==== LISTING ====
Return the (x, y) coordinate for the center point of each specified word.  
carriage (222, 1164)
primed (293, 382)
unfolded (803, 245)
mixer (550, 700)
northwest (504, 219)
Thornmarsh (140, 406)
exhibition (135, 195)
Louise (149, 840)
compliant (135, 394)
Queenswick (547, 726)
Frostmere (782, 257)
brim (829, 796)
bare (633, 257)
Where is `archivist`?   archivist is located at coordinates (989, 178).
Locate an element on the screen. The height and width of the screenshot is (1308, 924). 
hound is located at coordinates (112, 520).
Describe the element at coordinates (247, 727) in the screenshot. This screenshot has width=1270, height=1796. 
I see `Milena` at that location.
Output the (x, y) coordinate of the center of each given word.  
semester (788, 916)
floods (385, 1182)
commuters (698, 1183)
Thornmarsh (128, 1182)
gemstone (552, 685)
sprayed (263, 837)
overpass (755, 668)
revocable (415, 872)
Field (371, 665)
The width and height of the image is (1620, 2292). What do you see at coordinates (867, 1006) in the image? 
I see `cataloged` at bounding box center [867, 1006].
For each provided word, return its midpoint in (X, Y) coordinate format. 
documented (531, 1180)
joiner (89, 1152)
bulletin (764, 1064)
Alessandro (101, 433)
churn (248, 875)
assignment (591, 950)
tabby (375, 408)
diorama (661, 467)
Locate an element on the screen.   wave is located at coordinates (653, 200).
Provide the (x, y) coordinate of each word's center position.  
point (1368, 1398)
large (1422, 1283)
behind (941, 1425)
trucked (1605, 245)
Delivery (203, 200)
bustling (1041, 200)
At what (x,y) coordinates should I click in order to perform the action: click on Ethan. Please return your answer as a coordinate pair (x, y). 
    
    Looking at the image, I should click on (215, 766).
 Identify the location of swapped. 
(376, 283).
====
## WRITTEN INSTRUCTION
Reproduce every line of the listing above exactly as it appears.

## CORRECT OUTPUT
Return the (x, y) coordinate for the center point of each specified word.  
carriage (222, 1164)
primed (293, 382)
unfolded (803, 245)
mixer (550, 700)
northwest (504, 219)
Thornmarsh (140, 406)
exhibition (135, 195)
Louise (149, 840)
compliant (135, 394)
Queenswick (547, 726)
Frostmere (782, 257)
brim (829, 796)
bare (633, 257)
Where is `archivist`?   archivist is located at coordinates (989, 178).
Locate an element on the screen. The height and width of the screenshot is (1308, 924). 
hound is located at coordinates (112, 520).
Describe the element at coordinates (247, 727) in the screenshot. This screenshot has width=1270, height=1796. 
I see `Milena` at that location.
Output the (x, y) coordinate of the center of each given word.  
semester (788, 916)
floods (385, 1182)
commuters (698, 1183)
Thornmarsh (128, 1182)
gemstone (552, 685)
sprayed (263, 837)
overpass (755, 668)
revocable (415, 872)
Field (371, 665)
The width and height of the image is (1620, 2292). What do you see at coordinates (867, 1006) in the image? 
I see `cataloged` at bounding box center [867, 1006].
For each provided word, return its midpoint in (X, Y) coordinate format. 
documented (531, 1180)
joiner (89, 1152)
bulletin (764, 1064)
Alessandro (101, 433)
churn (248, 875)
assignment (591, 950)
tabby (375, 408)
diorama (661, 467)
Locate an element on the screen.   wave is located at coordinates (653, 200).
Provide the (x, y) coordinate of each word's center position.  
point (1368, 1398)
large (1422, 1283)
behind (941, 1425)
trucked (1605, 245)
Delivery (203, 200)
bustling (1041, 200)
At what (x,y) coordinates should I click in order to perform the action: click on Ethan. Please return your answer as a coordinate pair (x, y). 
    
    Looking at the image, I should click on (215, 766).
 Identify the location of swapped. 
(376, 283).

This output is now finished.